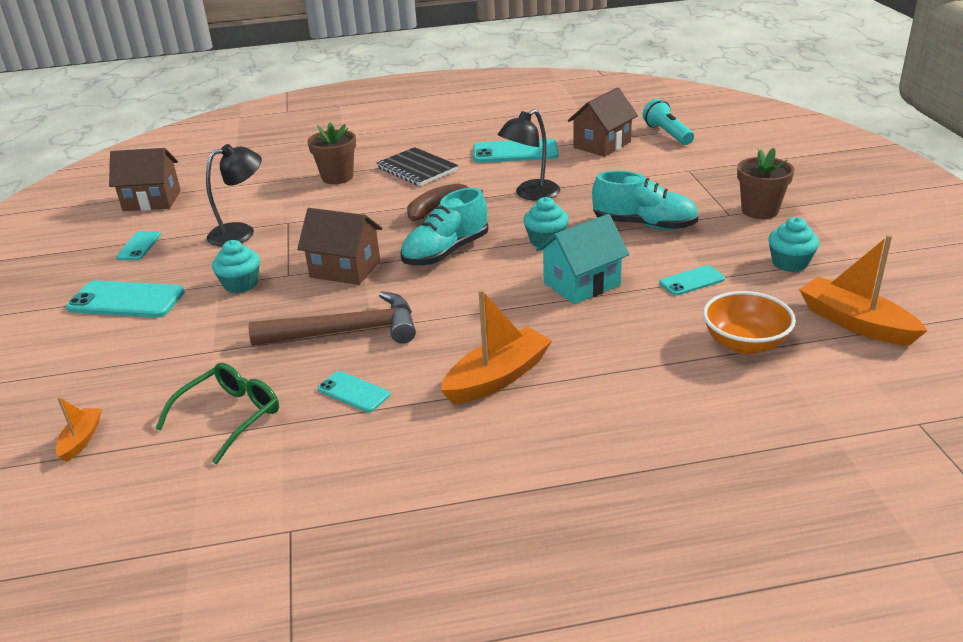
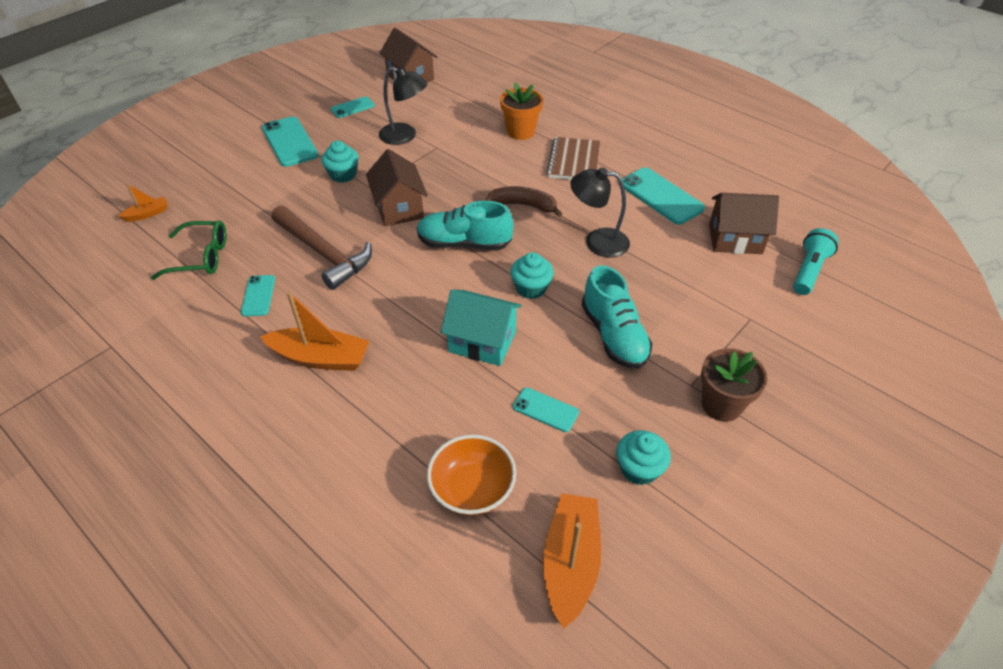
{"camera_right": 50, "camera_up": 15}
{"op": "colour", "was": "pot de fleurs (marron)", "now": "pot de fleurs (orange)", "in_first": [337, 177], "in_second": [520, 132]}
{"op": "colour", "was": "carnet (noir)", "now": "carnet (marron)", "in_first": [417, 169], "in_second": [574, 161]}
* * *
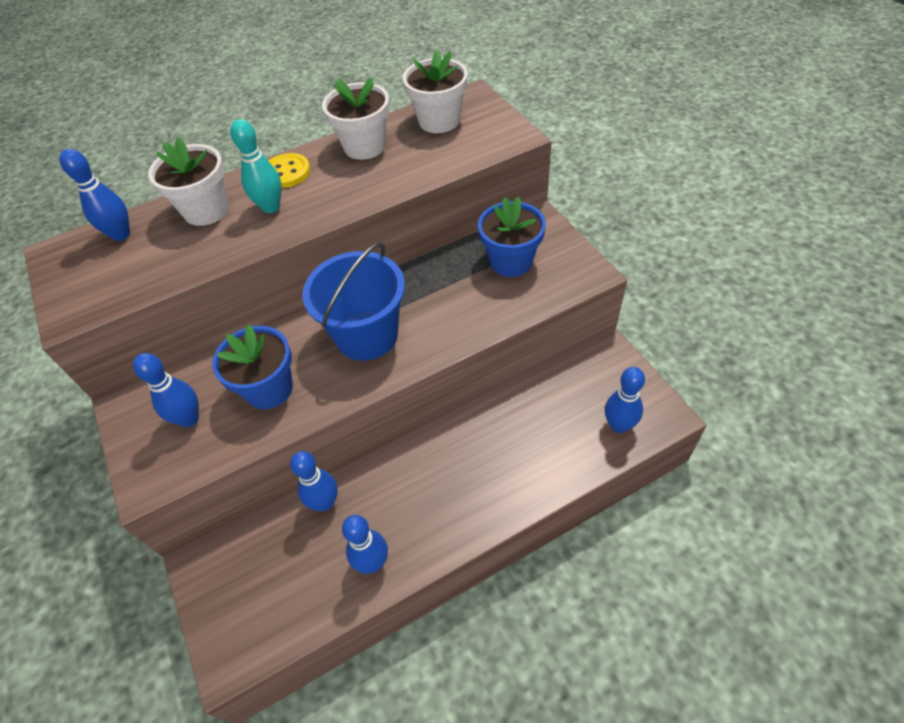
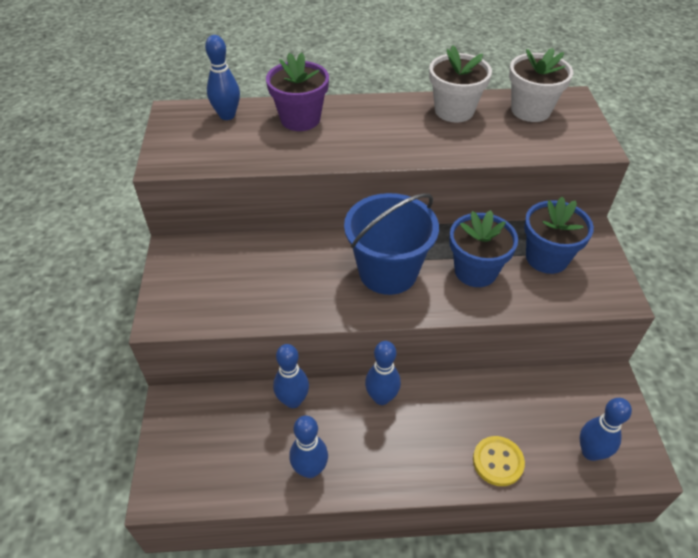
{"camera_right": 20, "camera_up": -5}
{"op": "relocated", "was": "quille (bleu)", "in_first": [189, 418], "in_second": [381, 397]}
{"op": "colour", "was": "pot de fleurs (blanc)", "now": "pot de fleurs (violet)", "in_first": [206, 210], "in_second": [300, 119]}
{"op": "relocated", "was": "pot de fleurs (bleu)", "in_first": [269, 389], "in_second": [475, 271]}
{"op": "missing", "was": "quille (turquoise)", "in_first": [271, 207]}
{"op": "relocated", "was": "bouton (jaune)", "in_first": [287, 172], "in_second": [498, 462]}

> _What the task requires_: Of the lines in the listing above, count those containing the word "relocated", and state the count alone.

> _Written answer_: 3